= Material for the task =
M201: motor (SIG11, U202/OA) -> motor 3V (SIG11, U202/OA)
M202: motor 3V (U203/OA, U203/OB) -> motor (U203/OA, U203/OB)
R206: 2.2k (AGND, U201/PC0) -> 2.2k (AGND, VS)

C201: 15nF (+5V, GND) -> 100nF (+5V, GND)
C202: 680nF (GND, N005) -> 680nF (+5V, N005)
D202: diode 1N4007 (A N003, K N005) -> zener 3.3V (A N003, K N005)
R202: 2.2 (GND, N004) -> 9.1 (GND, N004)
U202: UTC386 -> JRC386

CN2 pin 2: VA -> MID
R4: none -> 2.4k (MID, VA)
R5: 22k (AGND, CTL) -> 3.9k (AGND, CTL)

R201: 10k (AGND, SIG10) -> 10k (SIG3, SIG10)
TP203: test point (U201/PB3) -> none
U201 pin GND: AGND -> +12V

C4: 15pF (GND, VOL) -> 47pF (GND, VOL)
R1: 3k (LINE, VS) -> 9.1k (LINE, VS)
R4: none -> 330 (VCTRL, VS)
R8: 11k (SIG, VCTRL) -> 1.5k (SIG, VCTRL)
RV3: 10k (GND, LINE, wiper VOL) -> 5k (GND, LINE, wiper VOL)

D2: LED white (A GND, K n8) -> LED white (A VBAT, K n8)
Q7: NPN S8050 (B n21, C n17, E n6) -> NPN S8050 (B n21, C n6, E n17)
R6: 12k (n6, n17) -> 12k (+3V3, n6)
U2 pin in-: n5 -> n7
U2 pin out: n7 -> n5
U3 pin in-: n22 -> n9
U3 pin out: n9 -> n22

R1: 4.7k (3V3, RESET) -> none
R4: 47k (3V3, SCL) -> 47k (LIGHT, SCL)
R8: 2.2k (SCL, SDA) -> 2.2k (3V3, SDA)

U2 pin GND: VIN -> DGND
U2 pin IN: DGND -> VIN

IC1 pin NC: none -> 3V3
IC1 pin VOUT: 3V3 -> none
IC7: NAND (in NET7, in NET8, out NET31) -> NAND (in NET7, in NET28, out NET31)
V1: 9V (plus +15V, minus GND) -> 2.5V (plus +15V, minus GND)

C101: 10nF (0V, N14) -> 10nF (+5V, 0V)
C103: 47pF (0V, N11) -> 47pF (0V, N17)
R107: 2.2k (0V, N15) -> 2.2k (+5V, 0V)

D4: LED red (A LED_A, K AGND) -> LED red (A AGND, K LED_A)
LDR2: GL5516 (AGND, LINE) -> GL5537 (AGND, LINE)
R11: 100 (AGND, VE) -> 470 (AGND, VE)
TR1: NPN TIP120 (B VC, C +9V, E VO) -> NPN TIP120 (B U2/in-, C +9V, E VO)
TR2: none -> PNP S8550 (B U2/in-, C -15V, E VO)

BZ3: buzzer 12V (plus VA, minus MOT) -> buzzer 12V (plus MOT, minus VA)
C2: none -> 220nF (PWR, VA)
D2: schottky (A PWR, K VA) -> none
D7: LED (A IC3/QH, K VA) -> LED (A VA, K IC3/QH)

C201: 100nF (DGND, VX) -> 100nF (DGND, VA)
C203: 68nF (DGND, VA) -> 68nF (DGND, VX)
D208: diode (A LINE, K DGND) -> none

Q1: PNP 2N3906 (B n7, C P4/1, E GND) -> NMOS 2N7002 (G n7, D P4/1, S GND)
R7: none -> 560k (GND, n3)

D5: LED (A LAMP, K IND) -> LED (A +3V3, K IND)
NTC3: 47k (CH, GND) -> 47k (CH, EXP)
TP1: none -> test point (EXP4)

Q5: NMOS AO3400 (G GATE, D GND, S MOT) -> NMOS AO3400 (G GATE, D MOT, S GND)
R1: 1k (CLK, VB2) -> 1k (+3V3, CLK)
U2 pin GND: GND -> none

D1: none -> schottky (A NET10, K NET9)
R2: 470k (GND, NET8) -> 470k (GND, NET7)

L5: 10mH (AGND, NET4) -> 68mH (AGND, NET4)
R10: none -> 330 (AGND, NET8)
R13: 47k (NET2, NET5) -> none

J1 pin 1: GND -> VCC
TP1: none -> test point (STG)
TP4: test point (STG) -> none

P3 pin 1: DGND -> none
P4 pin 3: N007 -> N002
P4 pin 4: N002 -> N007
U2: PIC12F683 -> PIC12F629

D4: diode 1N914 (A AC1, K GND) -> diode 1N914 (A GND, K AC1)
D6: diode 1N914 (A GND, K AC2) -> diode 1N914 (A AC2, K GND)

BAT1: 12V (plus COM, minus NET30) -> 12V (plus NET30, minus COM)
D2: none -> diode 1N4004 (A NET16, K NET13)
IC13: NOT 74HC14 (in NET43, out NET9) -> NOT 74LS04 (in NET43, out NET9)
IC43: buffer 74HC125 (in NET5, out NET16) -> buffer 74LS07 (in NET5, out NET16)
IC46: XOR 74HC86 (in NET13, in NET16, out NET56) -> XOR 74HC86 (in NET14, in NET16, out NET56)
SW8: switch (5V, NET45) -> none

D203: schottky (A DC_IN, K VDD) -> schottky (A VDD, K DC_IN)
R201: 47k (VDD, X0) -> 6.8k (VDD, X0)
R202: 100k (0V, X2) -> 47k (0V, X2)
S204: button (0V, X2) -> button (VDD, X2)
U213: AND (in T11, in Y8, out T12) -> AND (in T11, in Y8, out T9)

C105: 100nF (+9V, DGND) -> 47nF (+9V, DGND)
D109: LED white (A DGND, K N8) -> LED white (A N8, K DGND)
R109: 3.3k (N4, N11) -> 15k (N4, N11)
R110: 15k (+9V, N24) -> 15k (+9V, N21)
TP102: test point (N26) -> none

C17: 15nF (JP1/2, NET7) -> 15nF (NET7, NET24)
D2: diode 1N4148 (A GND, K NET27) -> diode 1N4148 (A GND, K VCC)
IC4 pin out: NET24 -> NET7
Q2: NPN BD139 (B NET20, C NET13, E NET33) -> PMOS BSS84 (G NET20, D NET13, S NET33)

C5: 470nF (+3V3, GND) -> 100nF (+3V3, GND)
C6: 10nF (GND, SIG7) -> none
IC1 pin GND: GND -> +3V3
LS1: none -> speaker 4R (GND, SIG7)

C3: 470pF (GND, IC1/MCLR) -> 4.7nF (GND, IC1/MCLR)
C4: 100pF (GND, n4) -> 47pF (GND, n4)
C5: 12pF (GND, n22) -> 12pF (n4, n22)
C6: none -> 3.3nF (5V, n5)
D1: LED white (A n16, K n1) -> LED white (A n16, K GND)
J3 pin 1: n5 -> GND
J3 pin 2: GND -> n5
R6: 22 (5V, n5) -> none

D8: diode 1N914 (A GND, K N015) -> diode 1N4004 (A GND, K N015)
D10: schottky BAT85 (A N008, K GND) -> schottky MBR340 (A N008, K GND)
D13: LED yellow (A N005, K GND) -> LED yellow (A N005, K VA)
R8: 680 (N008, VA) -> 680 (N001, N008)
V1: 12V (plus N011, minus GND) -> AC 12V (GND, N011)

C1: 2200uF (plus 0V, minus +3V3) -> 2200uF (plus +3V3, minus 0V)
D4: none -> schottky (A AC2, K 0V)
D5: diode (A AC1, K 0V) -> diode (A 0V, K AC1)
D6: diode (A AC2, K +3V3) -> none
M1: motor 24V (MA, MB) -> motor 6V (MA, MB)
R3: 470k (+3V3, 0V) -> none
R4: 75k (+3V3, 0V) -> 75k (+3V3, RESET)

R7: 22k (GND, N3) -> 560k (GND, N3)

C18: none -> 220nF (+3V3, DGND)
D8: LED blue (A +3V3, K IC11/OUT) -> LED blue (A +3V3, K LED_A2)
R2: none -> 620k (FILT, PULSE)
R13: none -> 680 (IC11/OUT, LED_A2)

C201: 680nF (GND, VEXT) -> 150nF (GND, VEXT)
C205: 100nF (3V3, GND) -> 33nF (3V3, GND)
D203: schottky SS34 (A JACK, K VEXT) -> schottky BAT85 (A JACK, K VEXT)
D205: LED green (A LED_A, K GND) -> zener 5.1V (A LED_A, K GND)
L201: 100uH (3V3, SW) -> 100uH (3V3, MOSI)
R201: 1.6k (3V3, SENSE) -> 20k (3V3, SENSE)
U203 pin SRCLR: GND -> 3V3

= Exercise brief =
In the listing above, please copy exactly the lines from the first through the one that contains "D2: LED white", and no others.

= Output for this exercise =
M201: motor (SIG11, U202/OA) -> motor 3V (SIG11, U202/OA)
M202: motor 3V (U203/OA, U203/OB) -> motor (U203/OA, U203/OB)
R206: 2.2k (AGND, U201/PC0) -> 2.2k (AGND, VS)

C201: 15nF (+5V, GND) -> 100nF (+5V, GND)
C202: 680nF (GND, N005) -> 680nF (+5V, N005)
D202: diode 1N4007 (A N003, K N005) -> zener 3.3V (A N003, K N005)
R202: 2.2 (GND, N004) -> 9.1 (GND, N004)
U202: UTC386 -> JRC386

CN2 pin 2: VA -> MID
R4: none -> 2.4k (MID, VA)
R5: 22k (AGND, CTL) -> 3.9k (AGND, CTL)

R201: 10k (AGND, SIG10) -> 10k (SIG3, SIG10)
TP203: test point (U201/PB3) -> none
U201 pin GND: AGND -> +12V

C4: 15pF (GND, VOL) -> 47pF (GND, VOL)
R1: 3k (LINE, VS) -> 9.1k (LINE, VS)
R4: none -> 330 (VCTRL, VS)
R8: 11k (SIG, VCTRL) -> 1.5k (SIG, VCTRL)
RV3: 10k (GND, LINE, wiper VOL) -> 5k (GND, LINE, wiper VOL)

D2: LED white (A GND, K n8) -> LED white (A VBAT, K n8)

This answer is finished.